Reproduce every row below word for word, and leave out the pictures.

┌─ Listing

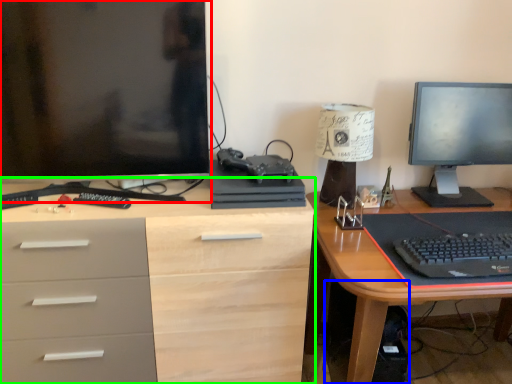
Question: Which is nearer to the computer monitor (highlighted by a red box)? computer tower (highlighted by a blue box) or desk (highlighted by a green box).

Choices:
 (A) computer tower
 (B) desk

Answer: (B)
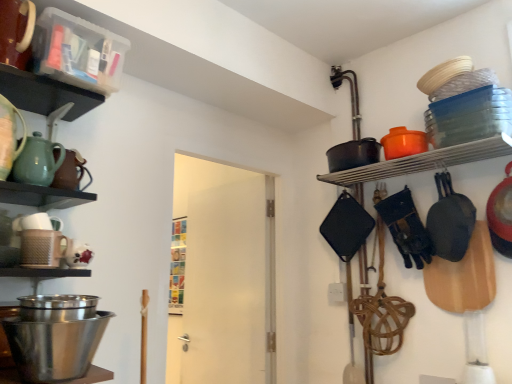
Question: Looking at the image, does clear plastic container at upper left, the first shelf positioned from the top, seem bigger or smaller compared to matte black pot at upper right, placed as the second shelf when sorted from front to back?

Choices:
 (A) big
 (B) small

Answer: (A)

Question: Is clear plastic container at upper left, the first shelf positioned from the top, in front of or behind matte black pot at upper right, placed as the second shelf when sorted from top to bottom, in the image?

Choices:
 (A) behind
 (B) front

Answer: (B)

Question: Which object is positioned closest to the polished stainless steel mixing bowl at lower left?

Choices:
 (A) matte black pot at upper right, which is the first shelf in right-to-left order
 (B) matte brown teapot at left, the 1th tea pot from the back
 (C) black matte frying pan at right
 (D) clear plastic container at upper left, arranged as the second shelf when viewed from the right
 (E) matte green teapot at left, which is the 2th tea pot in back-to-front order

Answer: (E)

Question: Which object is the farthest from the matte brown teapot at left, which is the 2th tea pot from front to back?

Choices:
 (A) polished stainless steel mixing bowl at lower left
 (B) black matte frying pan at right
 (C) matte green teapot at left, which ranks as the 1th tea pot in front-to-back order
 (D) matte black pot at upper right, placed as the first shelf when sorted from back to front
 (E) clear plastic container at upper left, arranged as the second shelf when viewed from the right

Answer: (B)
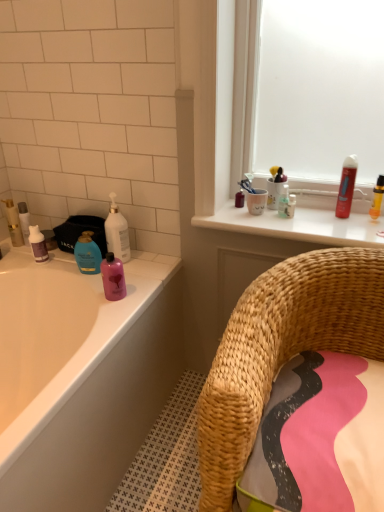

└─

Response to this exercise –
Question: Which is nearer to the computer monitor (highlighted by a red box)? computer tower (highlighted by a blue box) or desk (highlighted by a green box).

Choices:
 (A) computer tower
 (B) desk

Answer: (B)
Question: Looking at the image, does clear plastic container at upper left, the first shelf positioned from the top, seem bigger or smaller compared to matte black pot at upper right, placed as the second shelf when sorted from front to back?

Choices:
 (A) big
 (B) small

Answer: (A)

Question: Is clear plastic container at upper left, the first shelf positioned from the top, in front of or behind matte black pot at upper right, placed as the second shelf when sorted from top to bottom, in the image?

Choices:
 (A) behind
 (B) front

Answer: (B)

Question: Which object is positioned closest to the polished stainless steel mixing bowl at lower left?

Choices:
 (A) matte black pot at upper right, which is the first shelf in right-to-left order
 (B) matte brown teapot at left, the 1th tea pot from the back
 (C) black matte frying pan at right
 (D) clear plastic container at upper left, arranged as the second shelf when viewed from the right
 (E) matte green teapot at left, which is the 2th tea pot in back-to-front order

Answer: (E)

Question: Which object is the farthest from the matte brown teapot at left, which is the 2th tea pot from front to back?

Choices:
 (A) polished stainless steel mixing bowl at lower left
 (B) black matte frying pan at right
 (C) matte green teapot at left, which ranks as the 1th tea pot in front-to-back order
 (D) matte black pot at upper right, placed as the first shelf when sorted from back to front
 (E) clear plastic container at upper left, arranged as the second shelf when viewed from the right

Answer: (B)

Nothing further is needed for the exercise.